** MATERIAL SHOWN follows **

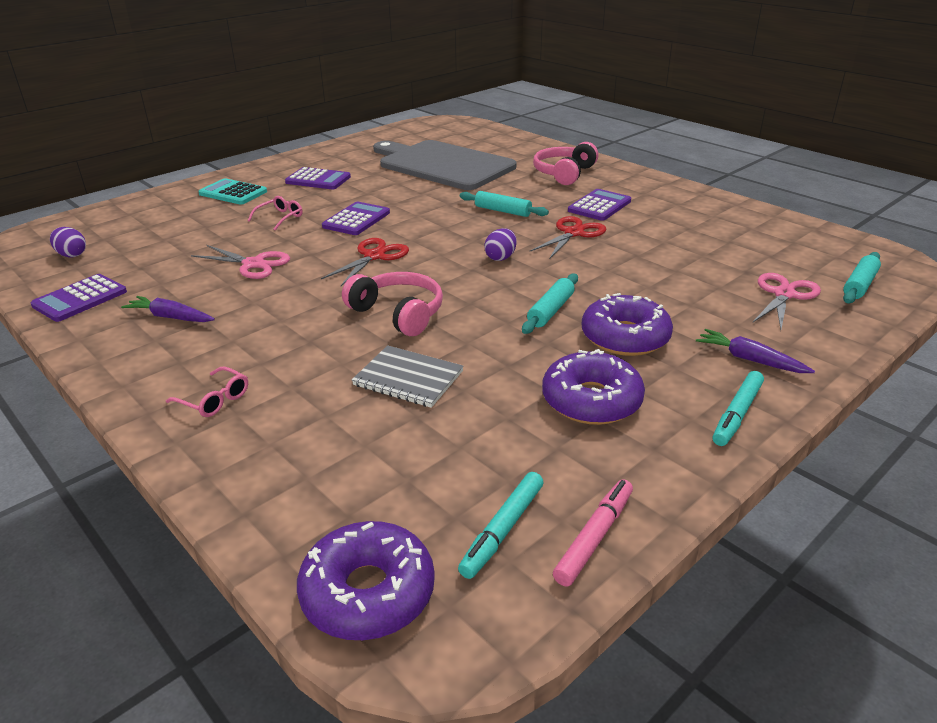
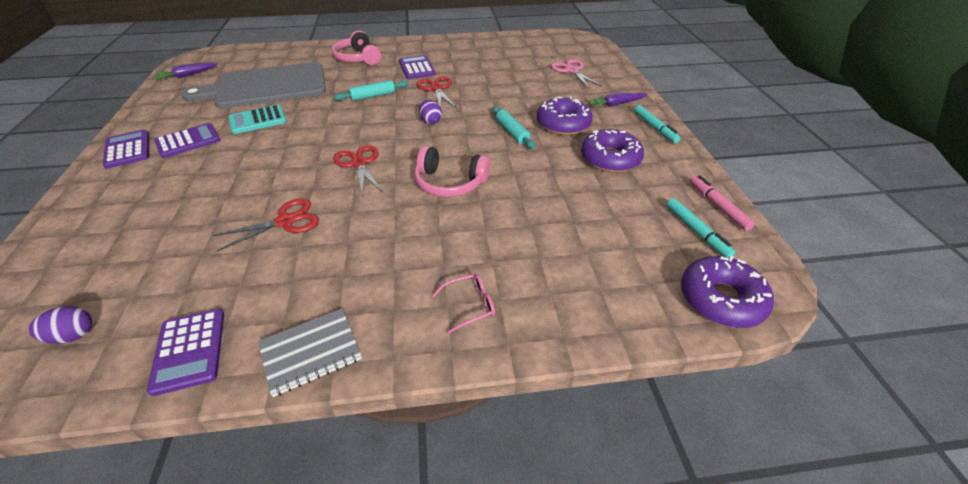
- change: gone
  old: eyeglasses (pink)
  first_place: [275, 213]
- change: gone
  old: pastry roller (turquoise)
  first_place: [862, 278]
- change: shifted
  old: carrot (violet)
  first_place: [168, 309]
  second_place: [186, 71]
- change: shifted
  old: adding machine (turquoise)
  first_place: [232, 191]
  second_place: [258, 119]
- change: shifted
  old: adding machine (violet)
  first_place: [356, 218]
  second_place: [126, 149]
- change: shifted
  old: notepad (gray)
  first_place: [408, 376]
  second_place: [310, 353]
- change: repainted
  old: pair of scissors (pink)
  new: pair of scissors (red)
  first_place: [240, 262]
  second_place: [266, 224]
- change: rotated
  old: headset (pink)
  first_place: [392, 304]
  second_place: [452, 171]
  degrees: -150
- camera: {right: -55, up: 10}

** End of MATERIAL SHOWN **

_AIM OF THE TASK_
Except for the pictures, copy the material above exactly.

_EXERCISE RESPONSE_
- change: gone
  old: eyeglasses (pink)
  first_place: [275, 213]
- change: gone
  old: pastry roller (turquoise)
  first_place: [862, 278]
- change: shifted
  old: carrot (violet)
  first_place: [168, 309]
  second_place: [186, 71]
- change: shifted
  old: adding machine (turquoise)
  first_place: [232, 191]
  second_place: [258, 119]
- change: shifted
  old: adding machine (violet)
  first_place: [356, 218]
  second_place: [126, 149]
- change: shifted
  old: notepad (gray)
  first_place: [408, 376]
  second_place: [310, 353]
- change: repainted
  old: pair of scissors (pink)
  new: pair of scissors (red)
  first_place: [240, 262]
  second_place: [266, 224]
- change: rotated
  old: headset (pink)
  first_place: [392, 304]
  second_place: [452, 171]
  degrees: -150
- camera: {right: -55, up: 10}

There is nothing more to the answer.